#### GIVEN INFORMATION
▼▼▼

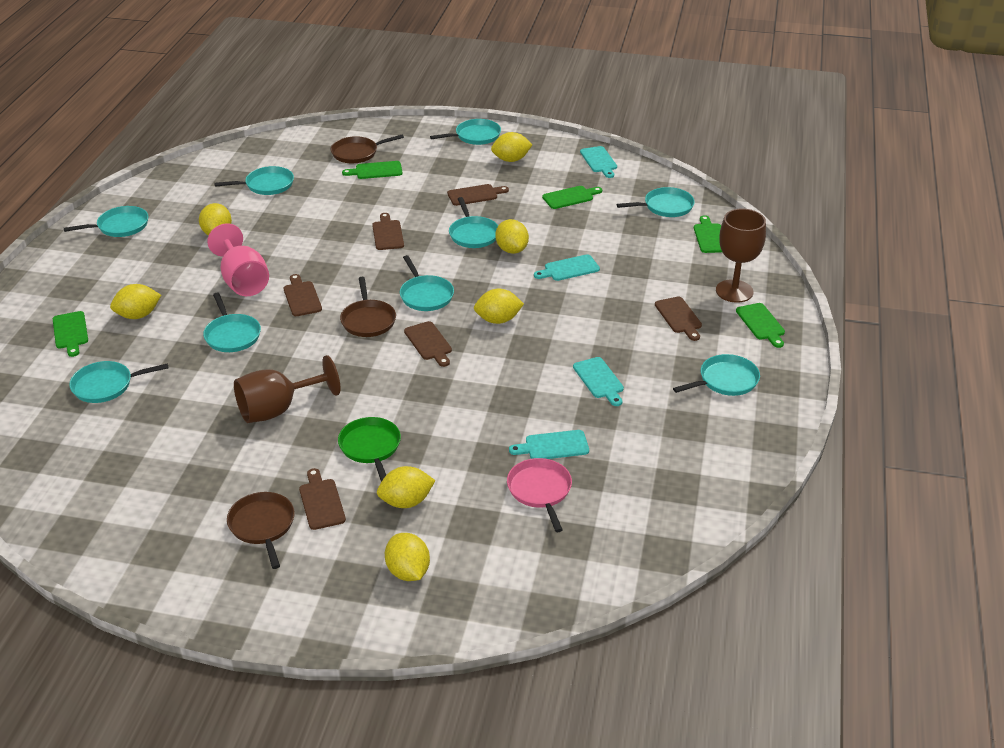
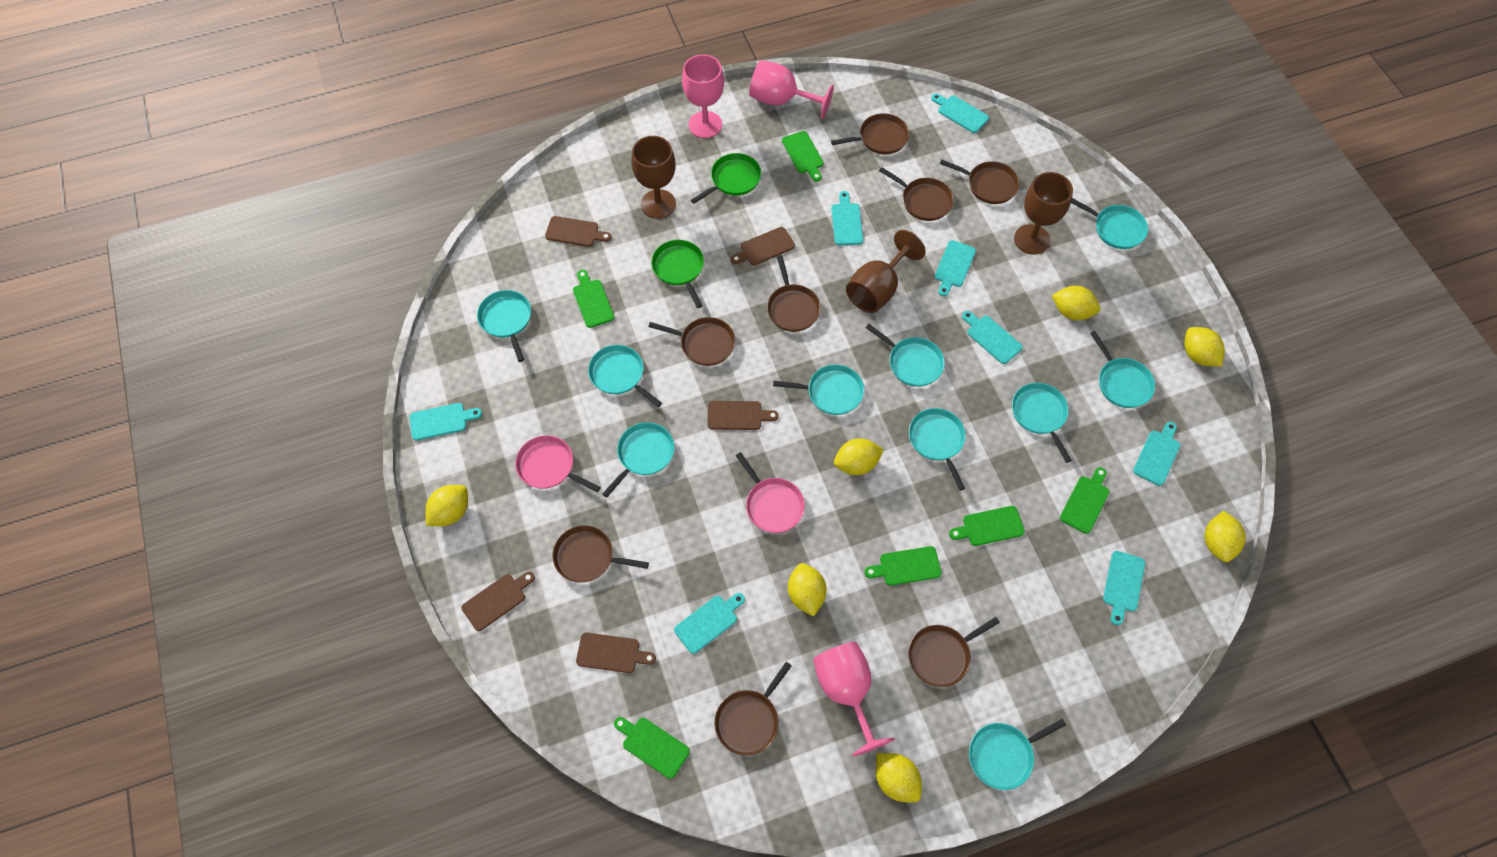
brown cutting board: [284,274,322,316] [299,468,346,530] [372,213,404,250] [404,321,452,367] [447,184,509,206] [655,297,702,341] = 6 -> [461,571,535,631] [545,216,611,247] [576,632,656,673] [707,401,779,430] [731,227,795,265] = 5
brown goblet: [234,355,341,423] [716,209,766,303] = 2 -> [631,136,676,219] [846,230,926,313] [1014,172,1073,255] = 3
brown pan: [227,492,295,569] [331,134,404,163] [340,277,396,337] = 3 -> [553,525,649,583] [648,317,735,366] [714,662,792,756] [767,255,821,332] [831,113,909,154] [879,167,954,221] [908,617,1000,687] [940,159,1020,204] = 8
green cutting board: [53,311,88,357] [342,161,403,179] [542,186,602,209] [694,215,722,253] [736,303,785,348] = 5 -> [573,270,614,328] [614,717,690,779] [782,131,824,182] [864,546,942,586] [949,506,1025,546] [1060,467,1109,534] = 6
green pan: [338,417,401,482] = 1 -> [651,240,704,308] [691,153,761,204] = 2
pink goblet: [207,223,269,296] = 1 -> [682,54,724,138] [749,60,834,119] [813,642,895,757] = 3
pink pan: [507,458,572,532] = 1 -> [515,435,601,492] [735,452,805,533] = 2
turquoise cutting board: [509,430,589,459] [534,254,600,281] [573,357,624,406] [580,146,617,178] = 4 -> [409,403,482,441] [674,593,745,654] [831,191,863,245] [931,93,989,133] [935,240,976,296] [962,311,1023,364] [1103,551,1145,625] [1133,422,1180,486] = 8
turquoise pan: [64,206,148,237] [69,361,168,403] [203,293,261,352] [214,166,294,195] [400,255,454,311] [430,119,501,145] [449,197,498,248] [617,187,695,217] [673,354,760,396] = 9 -> [477,290,531,362] [588,345,662,407] [602,422,675,497] [773,365,864,415] [866,324,945,387] [909,408,966,491] [969,719,1066,790] [1012,383,1072,463] [1071,198,1148,249] [1090,331,1155,408] = 10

▲▲▲

#### EXERCISE REQUIREMENTS
Only the lines from the one containing "pink pan: [507,458,572,532]" through the last line of the records are to be set down, exactly as they appear.

#### WRITTEN RESPONSE
pink pan: [507,458,572,532] = 1 -> [515,435,601,492] [735,452,805,533] = 2
turquoise cutting board: [509,430,589,459] [534,254,600,281] [573,357,624,406] [580,146,617,178] = 4 -> [409,403,482,441] [674,593,745,654] [831,191,863,245] [931,93,989,133] [935,240,976,296] [962,311,1023,364] [1103,551,1145,625] [1133,422,1180,486] = 8
turquoise pan: [64,206,148,237] [69,361,168,403] [203,293,261,352] [214,166,294,195] [400,255,454,311] [430,119,501,145] [449,197,498,248] [617,187,695,217] [673,354,760,396] = 9 -> [477,290,531,362] [588,345,662,407] [602,422,675,497] [773,365,864,415] [866,324,945,387] [909,408,966,491] [969,719,1066,790] [1012,383,1072,463] [1071,198,1148,249] [1090,331,1155,408] = 10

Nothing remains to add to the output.